[Coordinate-based change data]

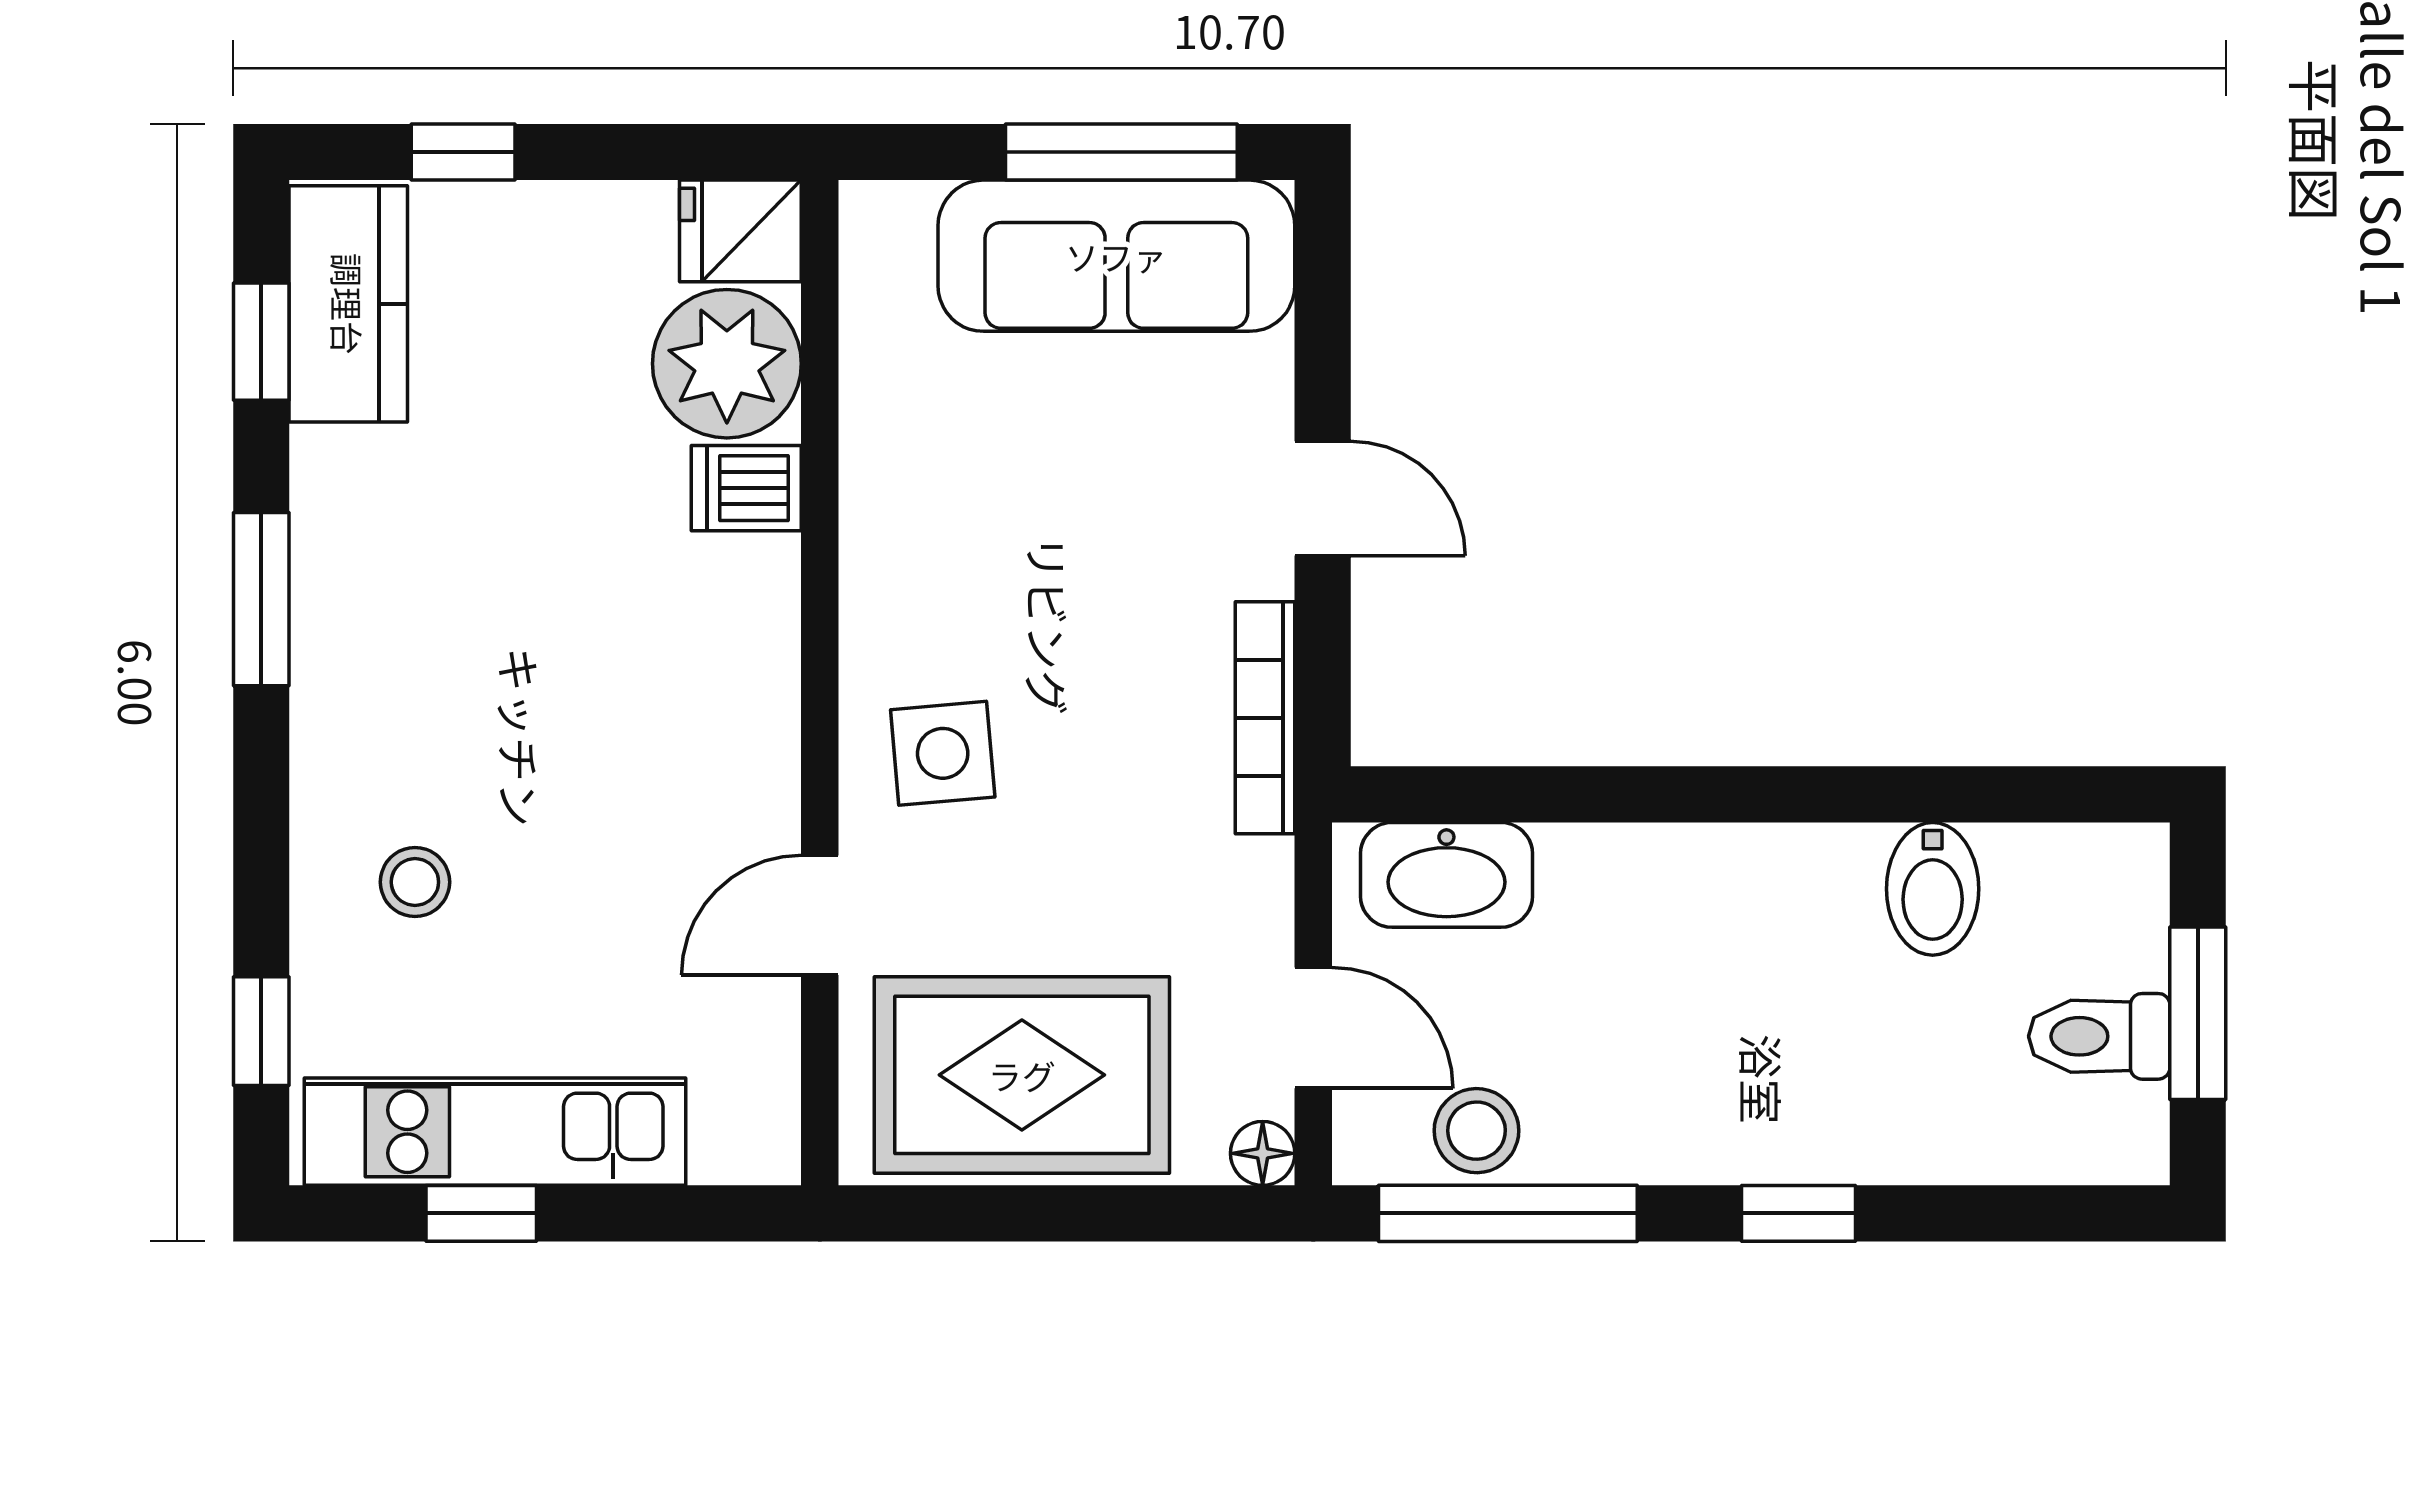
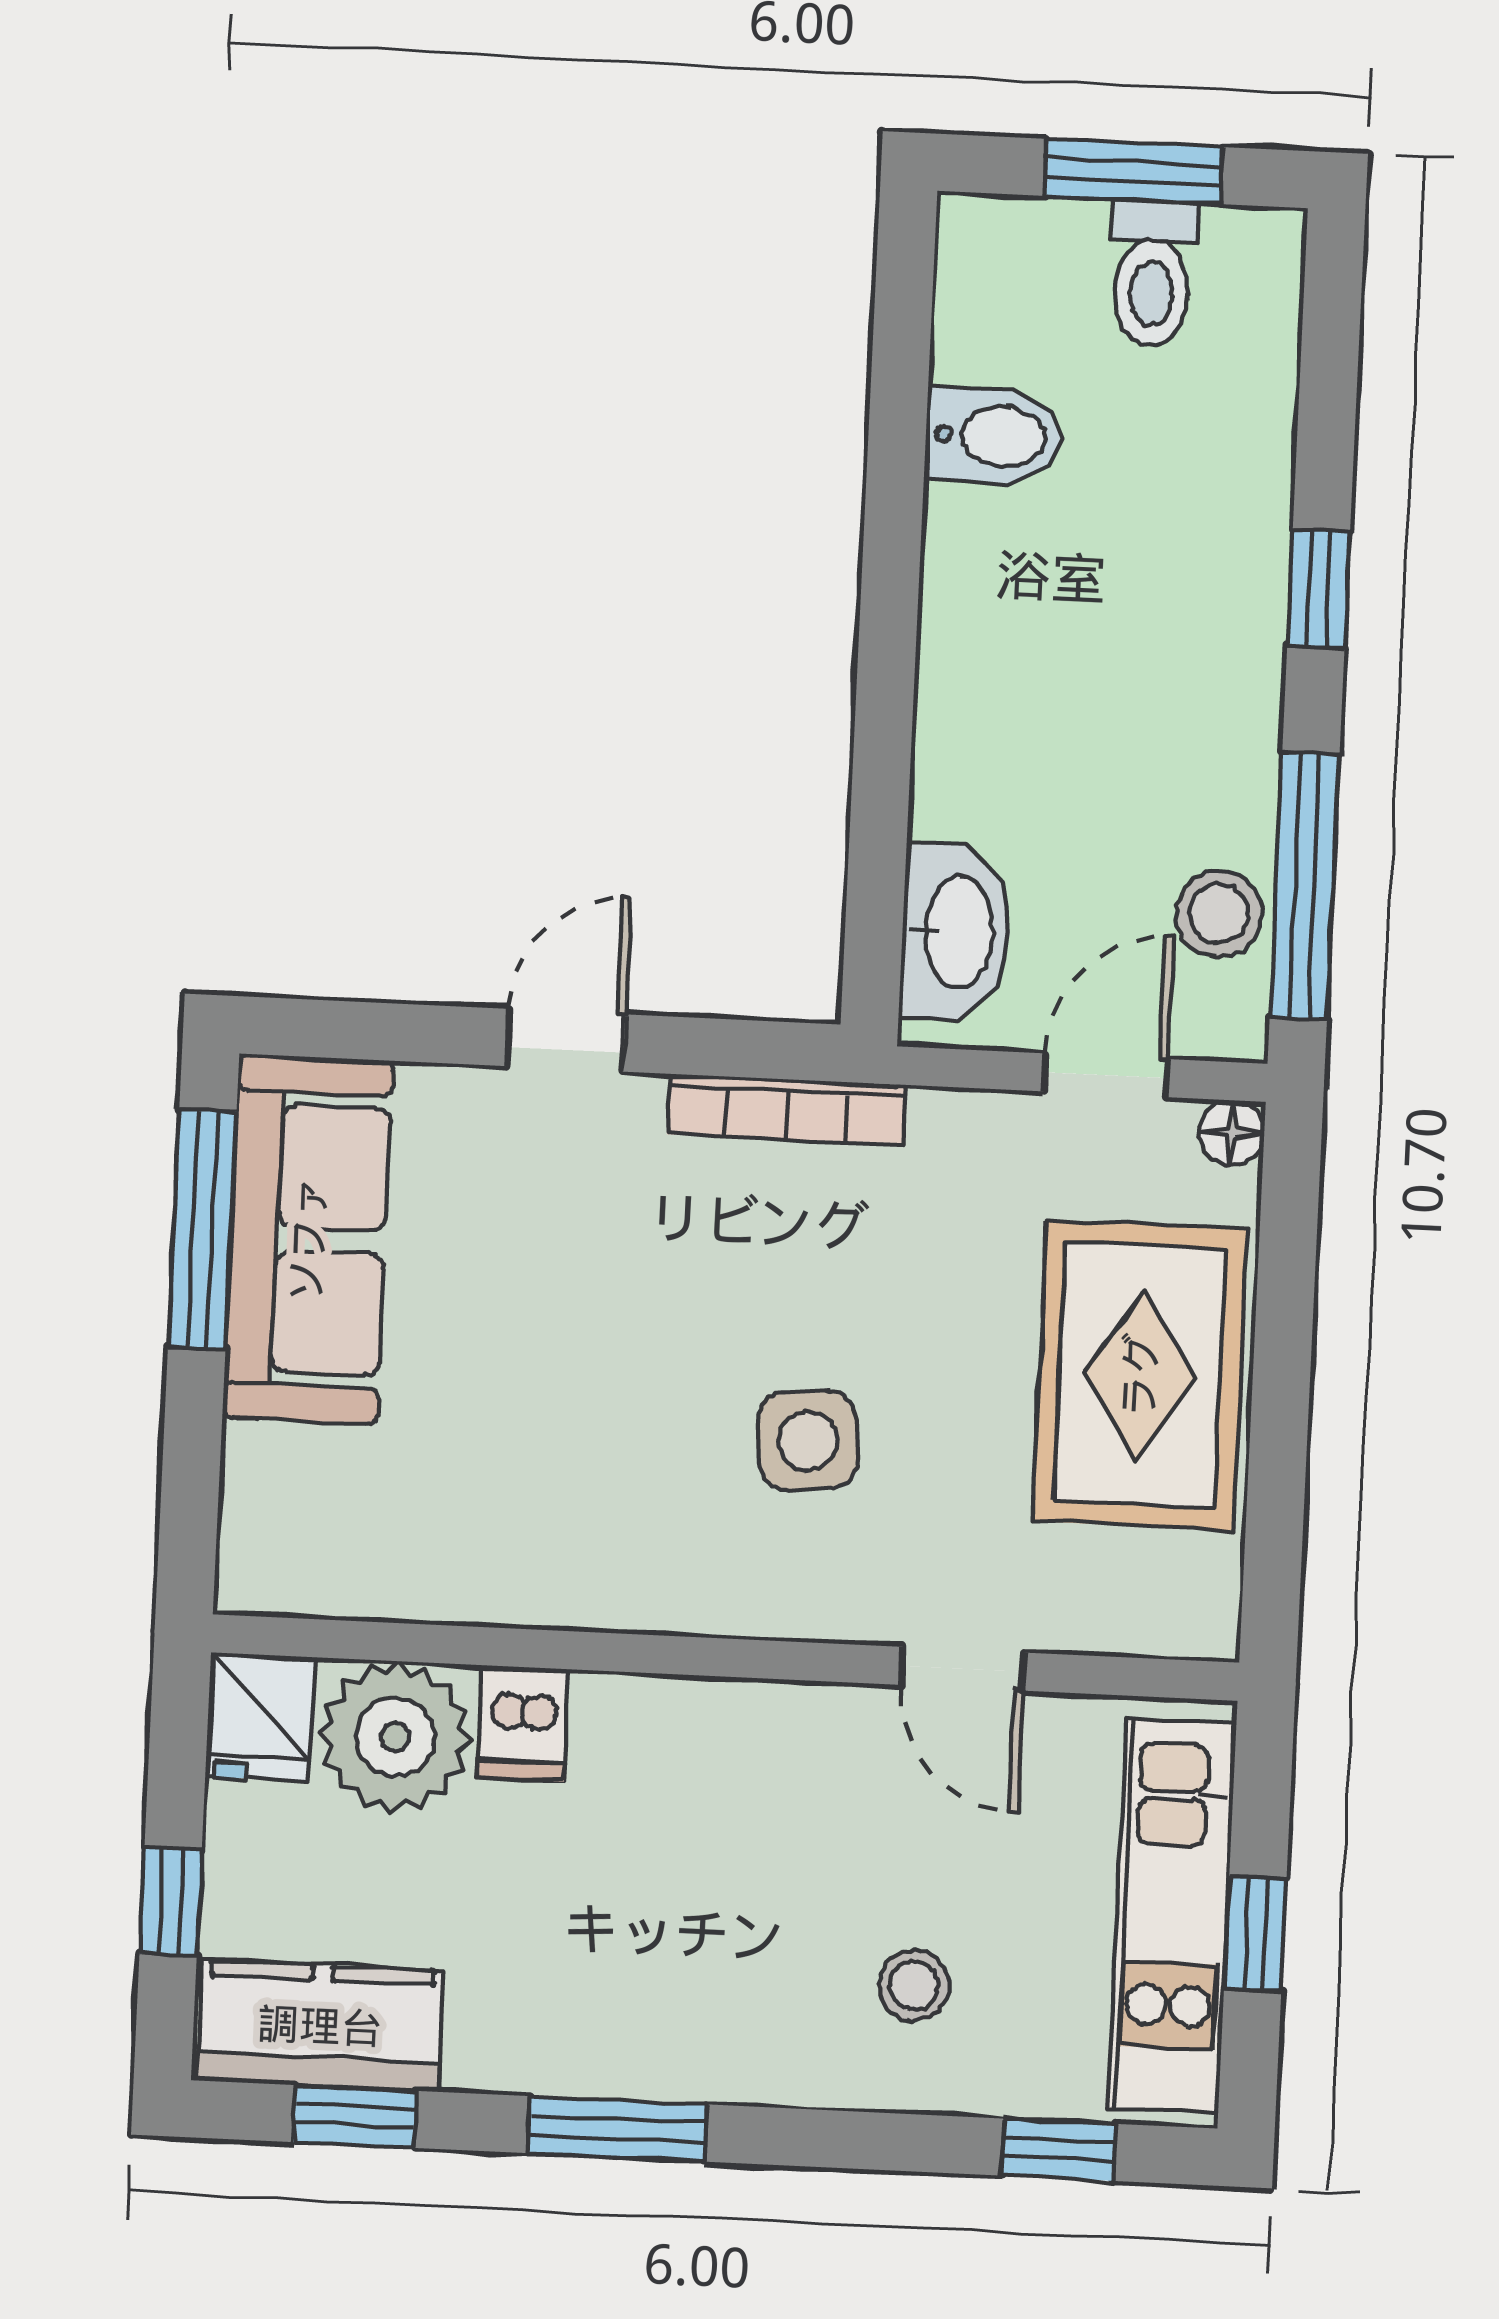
fridge: (740, 231) -> (260, 1717), moved
plant: (727, 364) -> (395, 1737), moved
dishwasher: (746, 488) -> (523, 1723), moved
wall: (820, 683) -> (725, 1658), moved
door: (820, 915) -> (963, 1669), moved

_AIM OF THE EXERCISE_
Retype each of the entries above exactly as it appears, with no pictures.

_TASK SOLUTION_
fridge: (740, 231) -> (260, 1717), moved
plant: (727, 364) -> (395, 1737), moved
dishwasher: (746, 488) -> (523, 1723), moved
wall: (820, 683) -> (725, 1658), moved
door: (820, 915) -> (963, 1669), moved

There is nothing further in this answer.